Instructions for the task: Pictures are to be left out, and every entry repeated exactly.

Records provided:

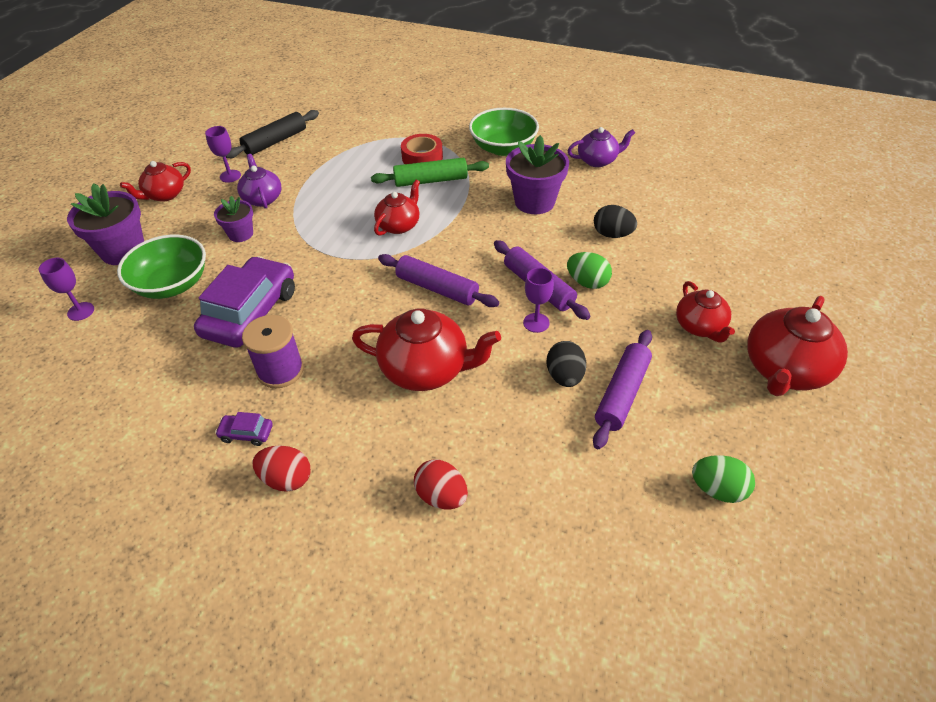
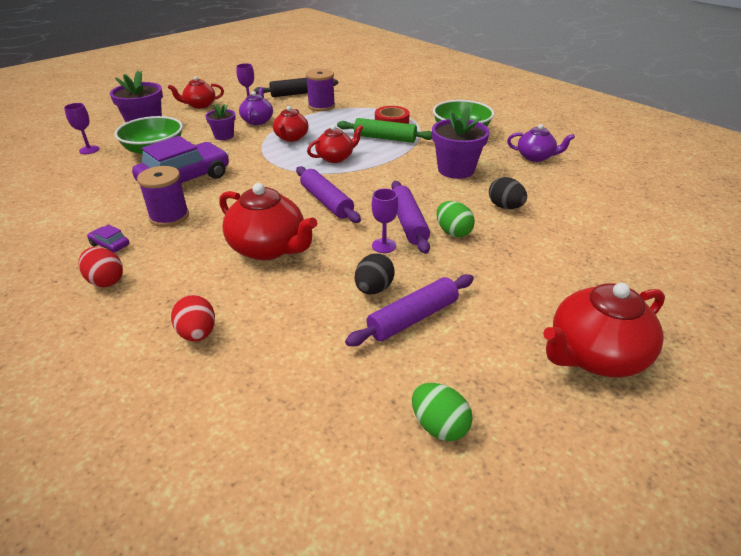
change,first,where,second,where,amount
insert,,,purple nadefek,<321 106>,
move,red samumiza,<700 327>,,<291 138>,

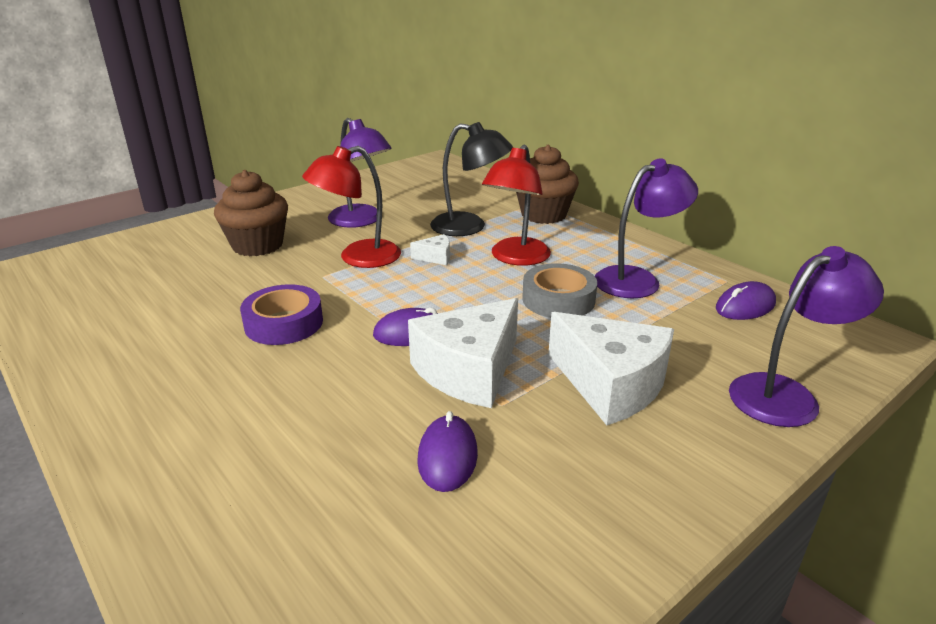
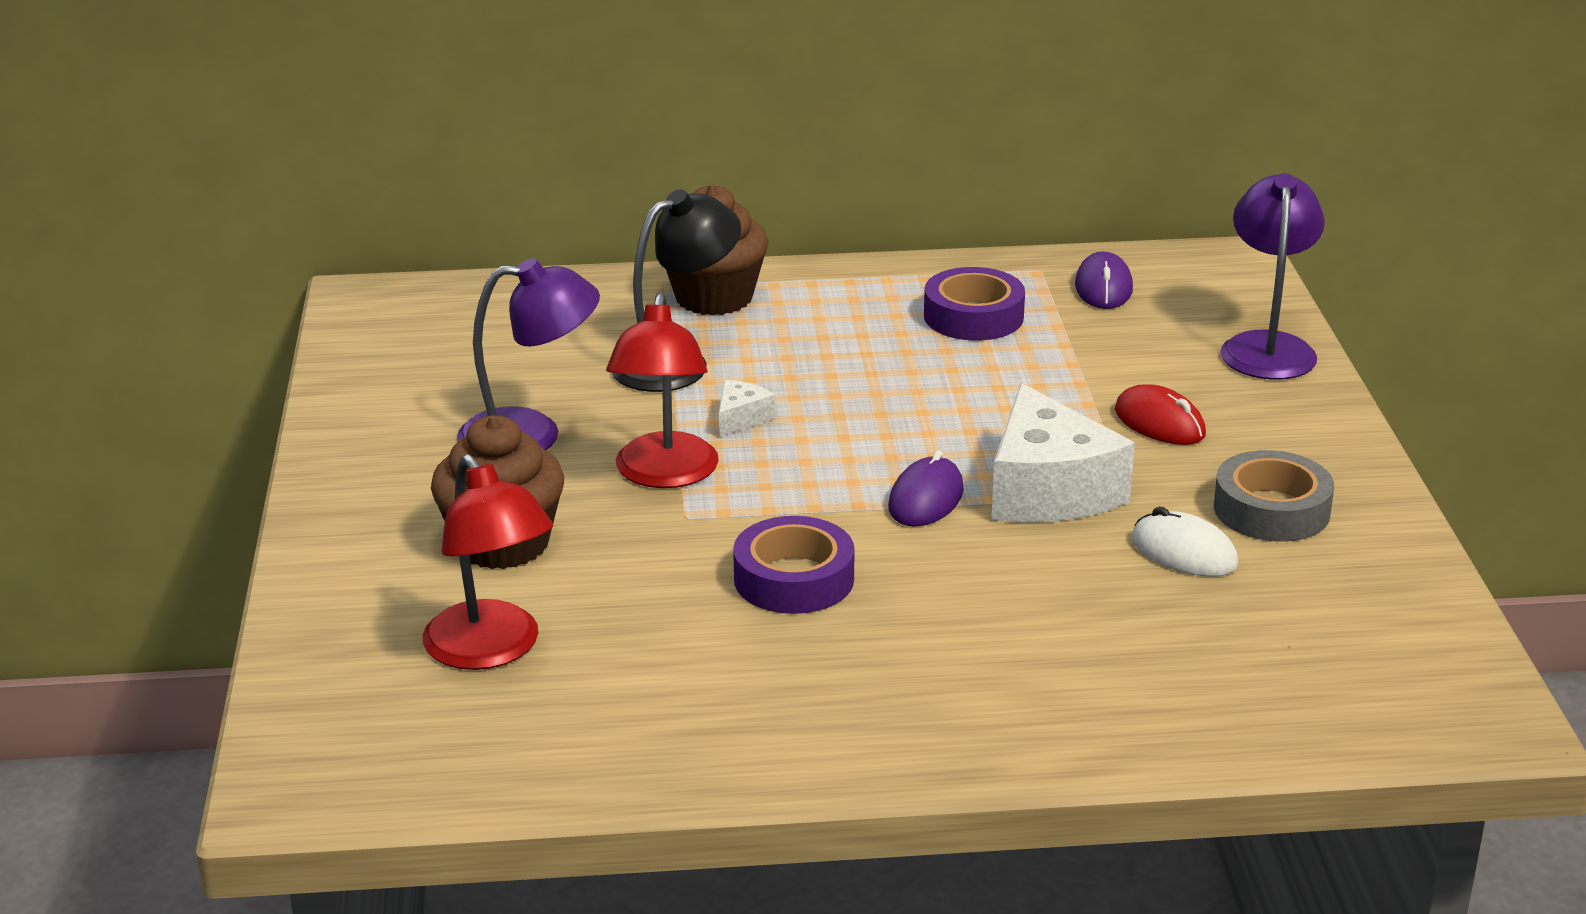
change,first,where,second,where,amount
move,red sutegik,<516 258>,,<492 650>,
move,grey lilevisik,<558 299>,,<1271 510>,
replace,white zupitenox,<611 384>,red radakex,<1159 423>,
replace,purple sutegik,<637 279>,purple lilevisik,<973 316>,
recolor,purple radakex,<447 457>,white radakex,<1184 552>,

Response:
change,first,where,second,where,amount
insert,,,purple nadefek,<321 106>,
move,red samumiza,<700 327>,,<291 138>,

change,first,where,second,where,amount
move,red sutegik,<516 258>,,<492 650>,
move,grey lilevisik,<558 299>,,<1271 510>,
replace,white zupitenox,<611 384>,red radakex,<1159 423>,
replace,purple sutegik,<637 279>,purple lilevisik,<973 316>,
recolor,purple radakex,<447 457>,white radakex,<1184 552>,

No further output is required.